**What you have to do:** Please return only the lines from the one holding "SW2: button (0V, ADC) -> switch (0V, ADC)" through the one holding "TR1: PMOS IRF9540", exactly as they appear in the records below, both ends included.

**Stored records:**
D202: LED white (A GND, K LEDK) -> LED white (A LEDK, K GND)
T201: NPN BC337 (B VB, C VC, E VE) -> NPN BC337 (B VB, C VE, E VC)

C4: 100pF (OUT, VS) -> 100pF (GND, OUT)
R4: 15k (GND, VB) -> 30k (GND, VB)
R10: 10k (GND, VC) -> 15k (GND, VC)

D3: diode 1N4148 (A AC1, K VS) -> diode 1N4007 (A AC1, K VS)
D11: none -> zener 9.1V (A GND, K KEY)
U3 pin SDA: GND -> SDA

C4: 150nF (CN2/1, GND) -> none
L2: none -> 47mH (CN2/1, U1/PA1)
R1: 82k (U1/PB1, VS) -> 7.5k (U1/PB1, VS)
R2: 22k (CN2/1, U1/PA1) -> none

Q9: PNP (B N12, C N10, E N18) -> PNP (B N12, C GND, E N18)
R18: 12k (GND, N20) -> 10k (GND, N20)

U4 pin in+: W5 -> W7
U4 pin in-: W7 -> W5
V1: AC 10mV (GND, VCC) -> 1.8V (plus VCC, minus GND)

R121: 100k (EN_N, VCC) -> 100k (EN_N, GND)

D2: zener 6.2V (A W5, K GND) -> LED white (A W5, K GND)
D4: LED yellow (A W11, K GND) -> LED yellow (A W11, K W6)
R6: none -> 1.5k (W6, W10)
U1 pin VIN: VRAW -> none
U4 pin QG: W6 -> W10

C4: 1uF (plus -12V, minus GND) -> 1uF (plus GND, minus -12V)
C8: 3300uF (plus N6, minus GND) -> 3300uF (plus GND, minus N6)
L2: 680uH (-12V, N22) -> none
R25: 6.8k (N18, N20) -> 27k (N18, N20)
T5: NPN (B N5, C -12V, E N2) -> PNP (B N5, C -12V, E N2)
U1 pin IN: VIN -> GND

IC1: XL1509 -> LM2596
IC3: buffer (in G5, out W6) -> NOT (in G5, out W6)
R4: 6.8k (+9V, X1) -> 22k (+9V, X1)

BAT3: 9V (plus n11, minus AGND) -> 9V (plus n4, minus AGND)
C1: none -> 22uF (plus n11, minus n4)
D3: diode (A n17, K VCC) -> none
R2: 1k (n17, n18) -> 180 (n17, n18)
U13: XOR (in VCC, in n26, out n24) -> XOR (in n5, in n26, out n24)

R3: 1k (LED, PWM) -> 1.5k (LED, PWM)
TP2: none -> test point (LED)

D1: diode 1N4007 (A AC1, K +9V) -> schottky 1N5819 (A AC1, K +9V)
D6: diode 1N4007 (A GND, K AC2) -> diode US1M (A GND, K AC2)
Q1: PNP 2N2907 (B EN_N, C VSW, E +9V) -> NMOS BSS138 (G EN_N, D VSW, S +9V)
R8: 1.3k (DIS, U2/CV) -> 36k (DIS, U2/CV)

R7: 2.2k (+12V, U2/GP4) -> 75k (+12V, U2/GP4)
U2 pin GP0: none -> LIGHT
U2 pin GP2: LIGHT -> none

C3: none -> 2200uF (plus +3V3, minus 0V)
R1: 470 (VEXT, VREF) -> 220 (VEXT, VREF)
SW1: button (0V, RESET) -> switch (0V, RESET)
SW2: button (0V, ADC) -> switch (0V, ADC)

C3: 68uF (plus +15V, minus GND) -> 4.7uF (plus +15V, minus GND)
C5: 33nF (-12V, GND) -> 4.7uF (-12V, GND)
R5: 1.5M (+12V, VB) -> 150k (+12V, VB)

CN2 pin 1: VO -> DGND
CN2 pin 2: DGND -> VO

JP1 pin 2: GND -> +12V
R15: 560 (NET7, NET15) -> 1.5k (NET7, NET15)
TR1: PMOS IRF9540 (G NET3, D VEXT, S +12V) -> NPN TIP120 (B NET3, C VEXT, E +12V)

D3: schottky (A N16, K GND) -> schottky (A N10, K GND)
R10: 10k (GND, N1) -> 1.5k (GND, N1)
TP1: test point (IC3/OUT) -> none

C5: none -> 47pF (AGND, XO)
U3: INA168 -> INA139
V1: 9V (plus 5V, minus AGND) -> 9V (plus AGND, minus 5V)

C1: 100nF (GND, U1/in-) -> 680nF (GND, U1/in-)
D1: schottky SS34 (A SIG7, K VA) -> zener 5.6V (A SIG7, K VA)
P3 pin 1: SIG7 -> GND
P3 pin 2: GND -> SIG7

**Response to this exercise:**
SW2: button (0V, ADC) -> switch (0V, ADC)

C3: 68uF (plus +15V, minus GND) -> 4.7uF (plus +15V, minus GND)
C5: 33nF (-12V, GND) -> 4.7uF (-12V, GND)
R5: 1.5M (+12V, VB) -> 150k (+12V, VB)

CN2 pin 1: VO -> DGND
CN2 pin 2: DGND -> VO

JP1 pin 2: GND -> +12V
R15: 560 (NET7, NET15) -> 1.5k (NET7, NET15)
TR1: PMOS IRF9540 (G NET3, D VEXT, S +12V) -> NPN TIP120 (B NET3, C VEXT, E +12V)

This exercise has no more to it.